*What the task requires*
From the first line to the last, output the data exactly as it stands, minus its pictures.
[Information shown — start]
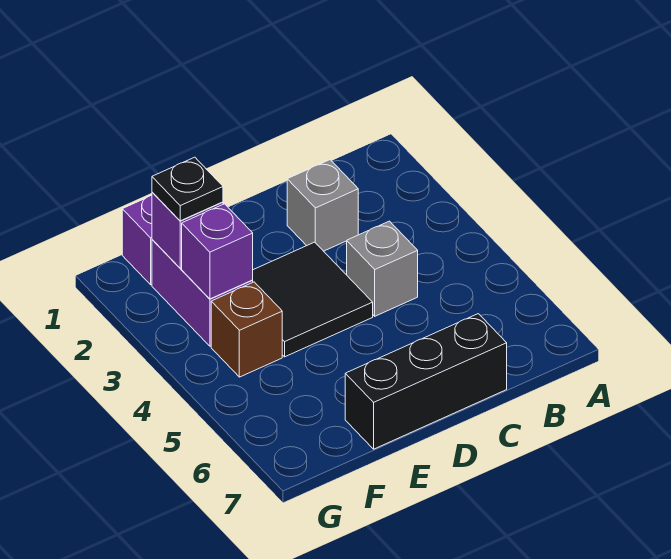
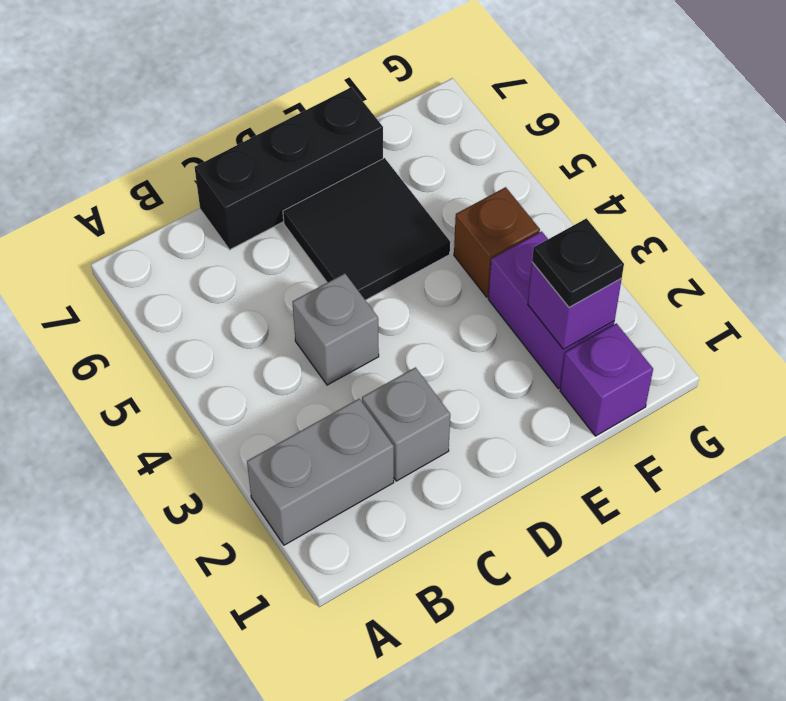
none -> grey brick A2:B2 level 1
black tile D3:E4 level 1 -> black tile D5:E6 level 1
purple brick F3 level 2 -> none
[Information shown — finish]
*Written reply*
none -> grey brick A2:B2 level 1
black tile D3:E4 level 1 -> black tile D5:E6 level 1
purple brick F3 level 2 -> none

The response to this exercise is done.